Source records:
++++++++++++++++++++

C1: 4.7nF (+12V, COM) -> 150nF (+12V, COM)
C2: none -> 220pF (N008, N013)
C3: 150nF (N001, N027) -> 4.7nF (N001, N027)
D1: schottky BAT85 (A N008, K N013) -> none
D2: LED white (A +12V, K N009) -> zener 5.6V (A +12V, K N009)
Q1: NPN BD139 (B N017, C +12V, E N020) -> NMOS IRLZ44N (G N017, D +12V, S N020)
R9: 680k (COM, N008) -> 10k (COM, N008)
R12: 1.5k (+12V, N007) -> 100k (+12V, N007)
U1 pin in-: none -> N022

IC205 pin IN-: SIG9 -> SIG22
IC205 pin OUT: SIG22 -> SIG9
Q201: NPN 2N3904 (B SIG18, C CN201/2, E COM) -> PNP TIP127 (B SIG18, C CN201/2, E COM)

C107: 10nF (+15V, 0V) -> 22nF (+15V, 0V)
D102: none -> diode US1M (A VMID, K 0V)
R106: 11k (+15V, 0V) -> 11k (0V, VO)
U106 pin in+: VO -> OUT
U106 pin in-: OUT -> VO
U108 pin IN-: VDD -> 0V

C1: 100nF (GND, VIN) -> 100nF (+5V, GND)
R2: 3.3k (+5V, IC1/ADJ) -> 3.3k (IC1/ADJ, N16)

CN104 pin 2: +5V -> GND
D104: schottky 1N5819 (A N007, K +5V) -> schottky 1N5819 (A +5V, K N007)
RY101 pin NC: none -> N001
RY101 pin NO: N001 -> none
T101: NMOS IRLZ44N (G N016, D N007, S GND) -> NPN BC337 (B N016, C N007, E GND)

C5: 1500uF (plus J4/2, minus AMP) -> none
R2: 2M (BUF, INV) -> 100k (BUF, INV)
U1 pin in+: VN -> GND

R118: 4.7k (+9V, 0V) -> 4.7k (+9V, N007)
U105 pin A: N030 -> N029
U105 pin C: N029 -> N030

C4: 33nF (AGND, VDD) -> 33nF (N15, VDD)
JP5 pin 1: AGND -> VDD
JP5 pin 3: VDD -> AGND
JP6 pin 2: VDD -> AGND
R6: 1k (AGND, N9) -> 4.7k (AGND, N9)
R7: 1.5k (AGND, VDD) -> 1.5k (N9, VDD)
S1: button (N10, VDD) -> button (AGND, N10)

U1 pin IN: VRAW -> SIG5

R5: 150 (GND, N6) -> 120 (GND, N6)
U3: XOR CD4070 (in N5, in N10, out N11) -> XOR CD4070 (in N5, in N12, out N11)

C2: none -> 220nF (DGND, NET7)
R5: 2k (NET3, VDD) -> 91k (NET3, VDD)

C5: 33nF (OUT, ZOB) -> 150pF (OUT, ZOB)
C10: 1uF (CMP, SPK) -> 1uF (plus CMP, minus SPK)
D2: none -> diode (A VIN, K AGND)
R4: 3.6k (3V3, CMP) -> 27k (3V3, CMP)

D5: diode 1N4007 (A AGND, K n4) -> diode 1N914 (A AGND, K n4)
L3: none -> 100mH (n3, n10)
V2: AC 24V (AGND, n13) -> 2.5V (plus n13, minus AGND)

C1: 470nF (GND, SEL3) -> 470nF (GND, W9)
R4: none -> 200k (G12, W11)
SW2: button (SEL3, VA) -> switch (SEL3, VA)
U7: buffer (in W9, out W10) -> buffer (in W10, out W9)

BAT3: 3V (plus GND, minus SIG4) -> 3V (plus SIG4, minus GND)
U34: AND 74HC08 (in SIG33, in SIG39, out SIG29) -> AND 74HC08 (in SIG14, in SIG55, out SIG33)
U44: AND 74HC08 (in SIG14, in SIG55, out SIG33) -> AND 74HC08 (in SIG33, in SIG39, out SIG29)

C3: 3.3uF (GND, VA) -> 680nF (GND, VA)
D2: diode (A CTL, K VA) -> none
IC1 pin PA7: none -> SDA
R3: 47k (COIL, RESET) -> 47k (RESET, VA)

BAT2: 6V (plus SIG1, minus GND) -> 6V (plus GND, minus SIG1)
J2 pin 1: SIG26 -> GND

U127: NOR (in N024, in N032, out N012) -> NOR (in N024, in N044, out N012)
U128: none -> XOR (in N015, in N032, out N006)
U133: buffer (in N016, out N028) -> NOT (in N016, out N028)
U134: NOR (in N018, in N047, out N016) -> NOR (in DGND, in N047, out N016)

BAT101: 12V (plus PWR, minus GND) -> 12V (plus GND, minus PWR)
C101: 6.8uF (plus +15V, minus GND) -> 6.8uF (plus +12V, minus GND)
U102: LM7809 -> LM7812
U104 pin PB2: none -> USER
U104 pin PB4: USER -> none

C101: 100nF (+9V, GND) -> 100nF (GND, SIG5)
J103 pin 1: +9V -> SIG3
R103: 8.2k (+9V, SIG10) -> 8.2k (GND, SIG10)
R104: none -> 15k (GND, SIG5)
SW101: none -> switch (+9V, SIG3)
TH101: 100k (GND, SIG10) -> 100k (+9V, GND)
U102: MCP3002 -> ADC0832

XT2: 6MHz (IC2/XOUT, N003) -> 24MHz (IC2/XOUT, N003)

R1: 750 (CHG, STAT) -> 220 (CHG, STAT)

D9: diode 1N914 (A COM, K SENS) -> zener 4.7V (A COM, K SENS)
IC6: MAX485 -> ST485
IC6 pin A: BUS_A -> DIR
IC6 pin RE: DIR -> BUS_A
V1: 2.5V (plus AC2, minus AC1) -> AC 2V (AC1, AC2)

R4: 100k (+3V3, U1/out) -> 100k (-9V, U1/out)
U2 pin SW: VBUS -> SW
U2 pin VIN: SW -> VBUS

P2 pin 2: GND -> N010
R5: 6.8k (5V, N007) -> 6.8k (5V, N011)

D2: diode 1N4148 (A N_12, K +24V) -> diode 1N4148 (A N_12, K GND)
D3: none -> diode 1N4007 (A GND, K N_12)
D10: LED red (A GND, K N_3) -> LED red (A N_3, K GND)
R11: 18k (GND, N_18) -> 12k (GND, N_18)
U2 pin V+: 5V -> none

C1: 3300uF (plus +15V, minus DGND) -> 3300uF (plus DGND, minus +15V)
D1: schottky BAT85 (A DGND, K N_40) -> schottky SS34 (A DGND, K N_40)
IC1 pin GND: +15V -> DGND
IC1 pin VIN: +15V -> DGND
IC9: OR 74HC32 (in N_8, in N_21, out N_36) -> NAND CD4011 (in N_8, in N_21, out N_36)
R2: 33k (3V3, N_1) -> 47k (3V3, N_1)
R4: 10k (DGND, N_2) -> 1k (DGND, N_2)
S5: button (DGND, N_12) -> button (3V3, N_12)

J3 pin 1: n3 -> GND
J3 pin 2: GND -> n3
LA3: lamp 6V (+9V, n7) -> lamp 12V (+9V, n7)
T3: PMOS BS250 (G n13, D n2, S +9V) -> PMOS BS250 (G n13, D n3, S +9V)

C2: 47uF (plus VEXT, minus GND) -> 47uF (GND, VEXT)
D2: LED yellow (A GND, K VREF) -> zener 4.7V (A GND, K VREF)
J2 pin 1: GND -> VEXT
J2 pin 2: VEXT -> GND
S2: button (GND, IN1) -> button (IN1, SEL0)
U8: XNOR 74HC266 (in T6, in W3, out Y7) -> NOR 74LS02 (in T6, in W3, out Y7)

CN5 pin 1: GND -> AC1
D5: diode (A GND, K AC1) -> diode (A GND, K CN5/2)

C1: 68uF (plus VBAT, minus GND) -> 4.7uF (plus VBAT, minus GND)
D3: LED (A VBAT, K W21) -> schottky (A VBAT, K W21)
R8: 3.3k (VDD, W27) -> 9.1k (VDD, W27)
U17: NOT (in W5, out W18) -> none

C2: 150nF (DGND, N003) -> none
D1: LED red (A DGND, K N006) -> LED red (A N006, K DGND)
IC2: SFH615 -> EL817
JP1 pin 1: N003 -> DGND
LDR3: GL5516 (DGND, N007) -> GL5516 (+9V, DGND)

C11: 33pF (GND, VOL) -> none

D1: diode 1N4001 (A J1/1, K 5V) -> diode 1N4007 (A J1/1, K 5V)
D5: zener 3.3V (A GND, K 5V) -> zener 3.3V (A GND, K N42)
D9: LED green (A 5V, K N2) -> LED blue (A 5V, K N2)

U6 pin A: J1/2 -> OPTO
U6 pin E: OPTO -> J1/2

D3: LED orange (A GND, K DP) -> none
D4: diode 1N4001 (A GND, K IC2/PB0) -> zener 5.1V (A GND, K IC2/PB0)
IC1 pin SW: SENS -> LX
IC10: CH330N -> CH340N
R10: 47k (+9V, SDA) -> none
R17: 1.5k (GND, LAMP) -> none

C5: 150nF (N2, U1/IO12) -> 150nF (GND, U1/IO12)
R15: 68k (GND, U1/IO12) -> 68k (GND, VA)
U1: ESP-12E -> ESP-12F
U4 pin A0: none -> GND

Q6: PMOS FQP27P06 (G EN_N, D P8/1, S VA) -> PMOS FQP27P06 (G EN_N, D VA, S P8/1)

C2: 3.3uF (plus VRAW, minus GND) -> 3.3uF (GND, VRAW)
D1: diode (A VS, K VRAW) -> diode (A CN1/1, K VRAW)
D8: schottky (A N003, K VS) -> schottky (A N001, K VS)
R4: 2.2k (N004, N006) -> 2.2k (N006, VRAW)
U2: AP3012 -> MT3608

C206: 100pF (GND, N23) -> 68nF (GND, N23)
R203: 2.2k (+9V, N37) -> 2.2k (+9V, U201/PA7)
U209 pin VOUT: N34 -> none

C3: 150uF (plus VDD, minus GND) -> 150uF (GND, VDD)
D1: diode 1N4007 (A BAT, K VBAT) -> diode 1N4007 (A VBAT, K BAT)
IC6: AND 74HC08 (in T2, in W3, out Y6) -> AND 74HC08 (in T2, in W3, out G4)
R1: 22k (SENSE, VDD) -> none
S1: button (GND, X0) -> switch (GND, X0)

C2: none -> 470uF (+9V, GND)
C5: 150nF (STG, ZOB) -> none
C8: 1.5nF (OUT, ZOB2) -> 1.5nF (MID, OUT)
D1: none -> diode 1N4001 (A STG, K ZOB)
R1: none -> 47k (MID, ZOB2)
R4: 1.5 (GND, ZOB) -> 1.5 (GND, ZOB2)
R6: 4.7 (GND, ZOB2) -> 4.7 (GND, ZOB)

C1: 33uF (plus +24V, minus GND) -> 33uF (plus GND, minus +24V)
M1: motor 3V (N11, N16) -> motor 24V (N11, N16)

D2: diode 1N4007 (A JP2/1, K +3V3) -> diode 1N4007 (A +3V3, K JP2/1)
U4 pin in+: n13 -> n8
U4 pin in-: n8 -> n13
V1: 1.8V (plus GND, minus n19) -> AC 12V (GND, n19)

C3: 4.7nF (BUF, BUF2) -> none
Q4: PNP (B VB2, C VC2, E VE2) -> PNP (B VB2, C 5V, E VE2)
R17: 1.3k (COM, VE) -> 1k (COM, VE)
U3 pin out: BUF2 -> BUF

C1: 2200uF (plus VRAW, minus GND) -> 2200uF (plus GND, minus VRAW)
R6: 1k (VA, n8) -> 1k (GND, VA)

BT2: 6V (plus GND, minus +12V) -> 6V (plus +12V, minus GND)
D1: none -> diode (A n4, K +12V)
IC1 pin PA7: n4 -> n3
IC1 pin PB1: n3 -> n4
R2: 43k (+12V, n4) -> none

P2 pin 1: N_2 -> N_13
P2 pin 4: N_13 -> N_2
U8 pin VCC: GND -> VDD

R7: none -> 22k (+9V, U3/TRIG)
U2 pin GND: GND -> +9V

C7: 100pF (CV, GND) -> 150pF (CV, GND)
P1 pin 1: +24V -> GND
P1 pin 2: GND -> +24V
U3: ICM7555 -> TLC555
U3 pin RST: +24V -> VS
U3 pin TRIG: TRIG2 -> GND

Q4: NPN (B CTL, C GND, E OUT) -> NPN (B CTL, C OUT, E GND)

++++++++++++++++++++

Nothing but a number belongs in the answer, namely how many lines above include "DGND".

SOLUTION TO THIS TASK |
12